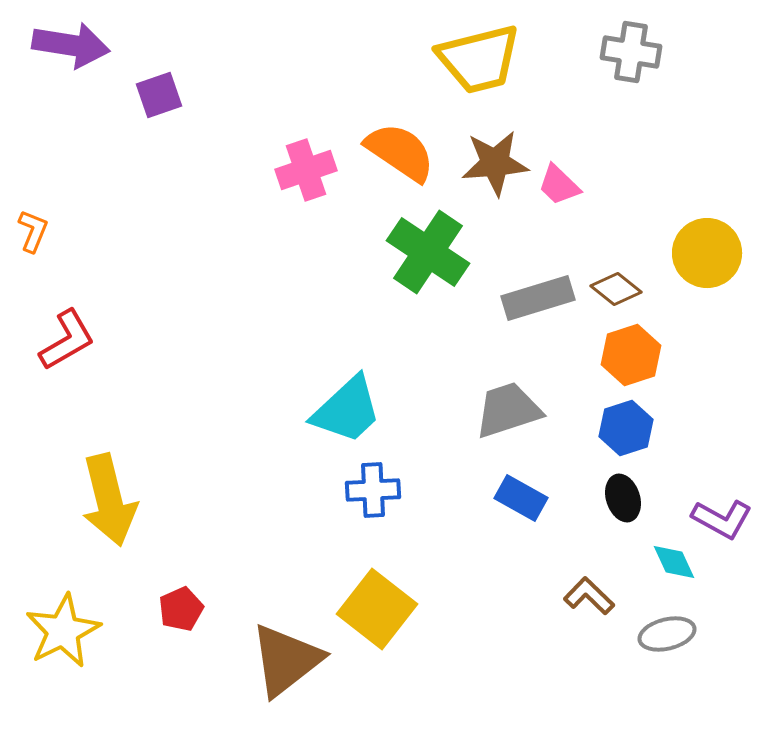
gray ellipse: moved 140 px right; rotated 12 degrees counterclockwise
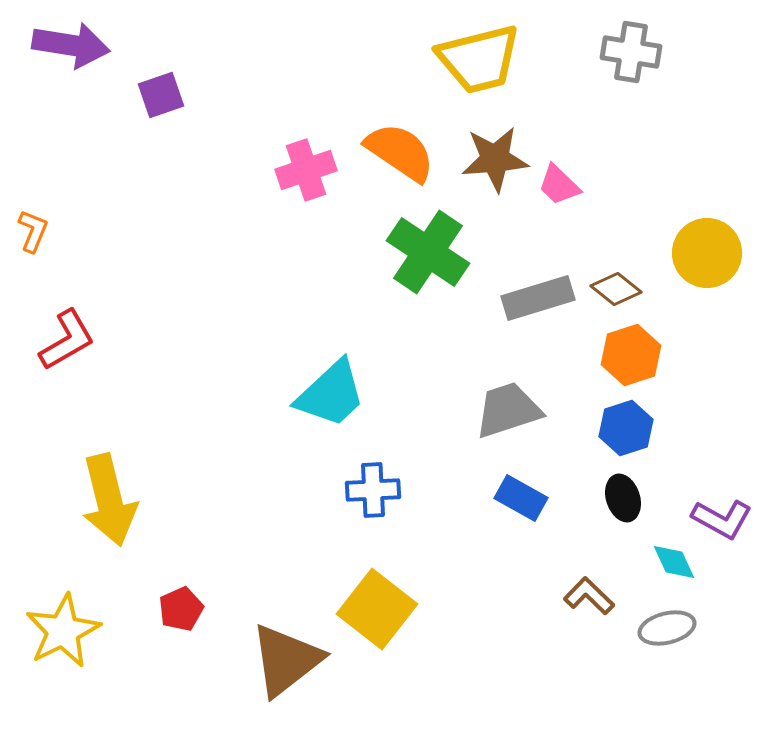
purple square: moved 2 px right
brown star: moved 4 px up
cyan trapezoid: moved 16 px left, 16 px up
gray ellipse: moved 6 px up
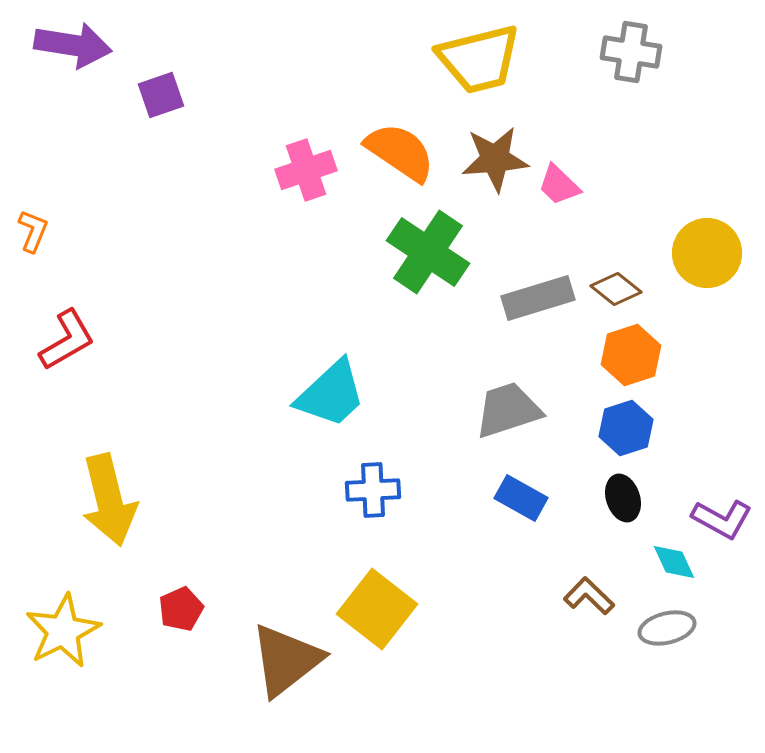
purple arrow: moved 2 px right
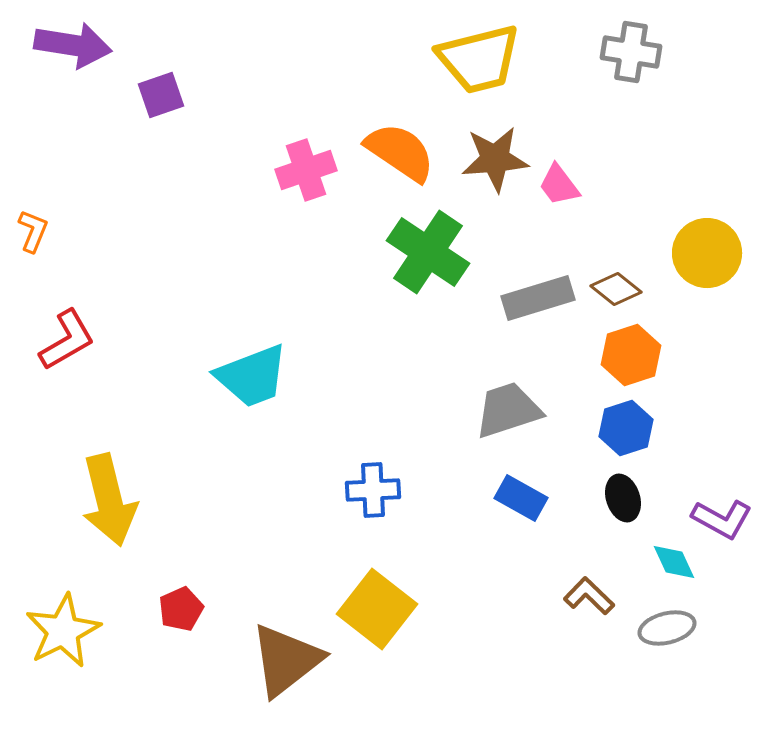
pink trapezoid: rotated 9 degrees clockwise
cyan trapezoid: moved 79 px left, 18 px up; rotated 22 degrees clockwise
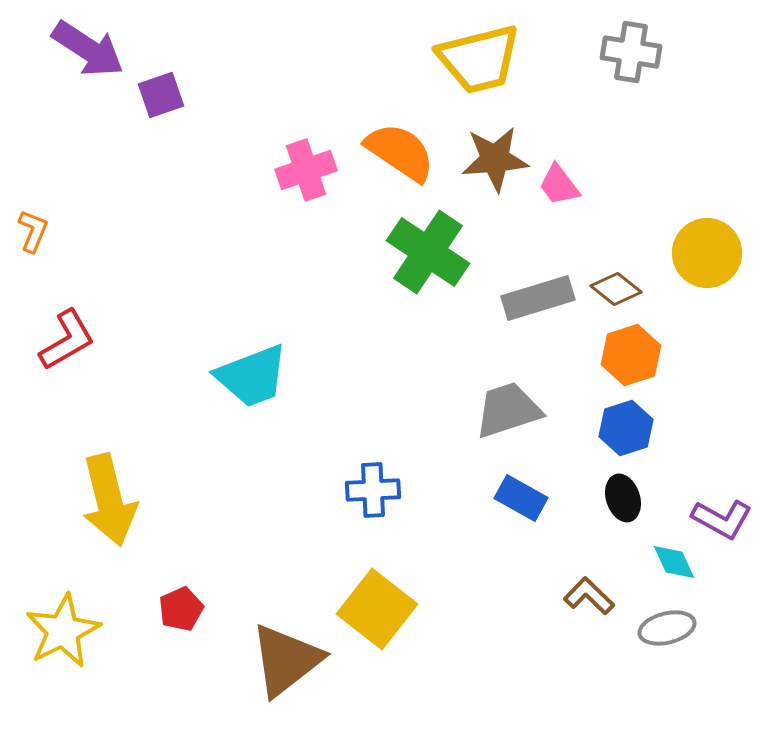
purple arrow: moved 15 px right, 4 px down; rotated 24 degrees clockwise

^^^^^^^^^^^^^^^^

## Request:
Copy out every line of the entries above without changing a word, and leave out the pictures.

## Task result:
gray ellipse: moved 140 px right; rotated 12 degrees counterclockwise
purple square: moved 2 px right
brown star: moved 4 px up
cyan trapezoid: moved 16 px left, 16 px up
gray ellipse: moved 6 px up
purple arrow: moved 2 px right
pink trapezoid: rotated 9 degrees clockwise
cyan trapezoid: moved 79 px left, 18 px up; rotated 22 degrees clockwise
purple arrow: moved 15 px right, 4 px down; rotated 24 degrees clockwise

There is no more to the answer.